* Your objective
Retype each entry below exactly. Do not carry any image over.

* Material to process
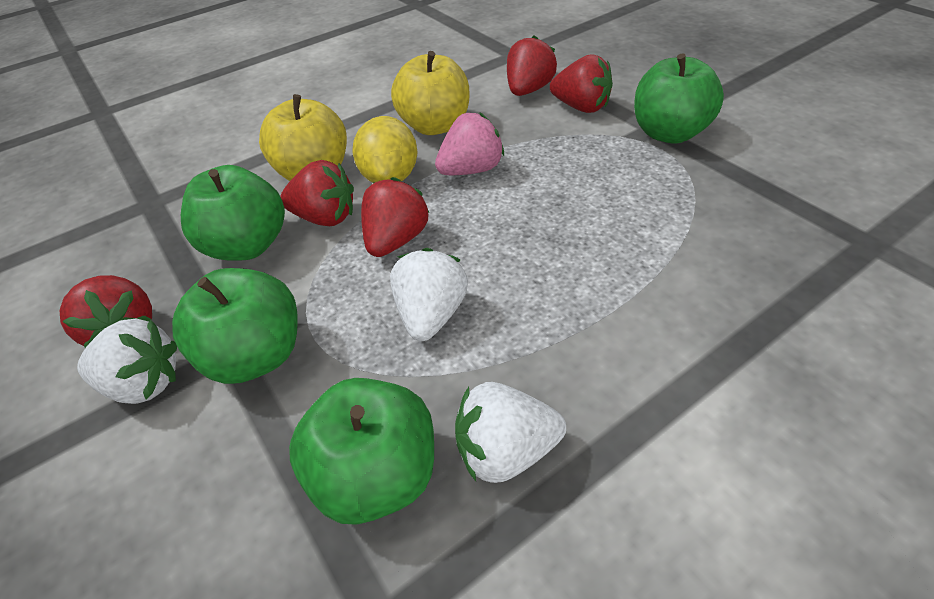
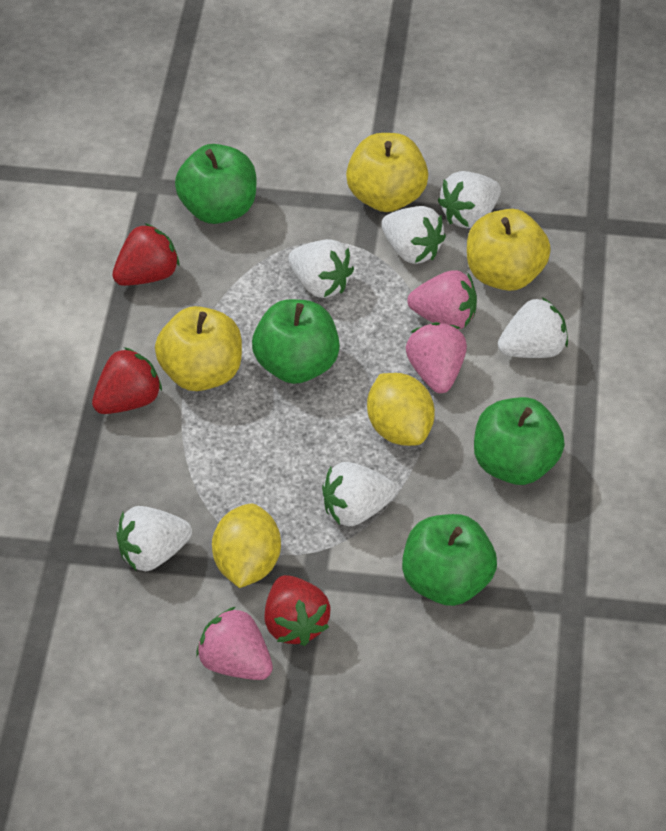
pink strawberry: 1 -> 3
red strawberry: 5 -> 3
white strawberry: 3 -> 6
yellow apple: 2 -> 3
yellow lemon: 1 -> 2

* Solution for this task
pink strawberry: 1 -> 3
red strawberry: 5 -> 3
white strawberry: 3 -> 6
yellow apple: 2 -> 3
yellow lemon: 1 -> 2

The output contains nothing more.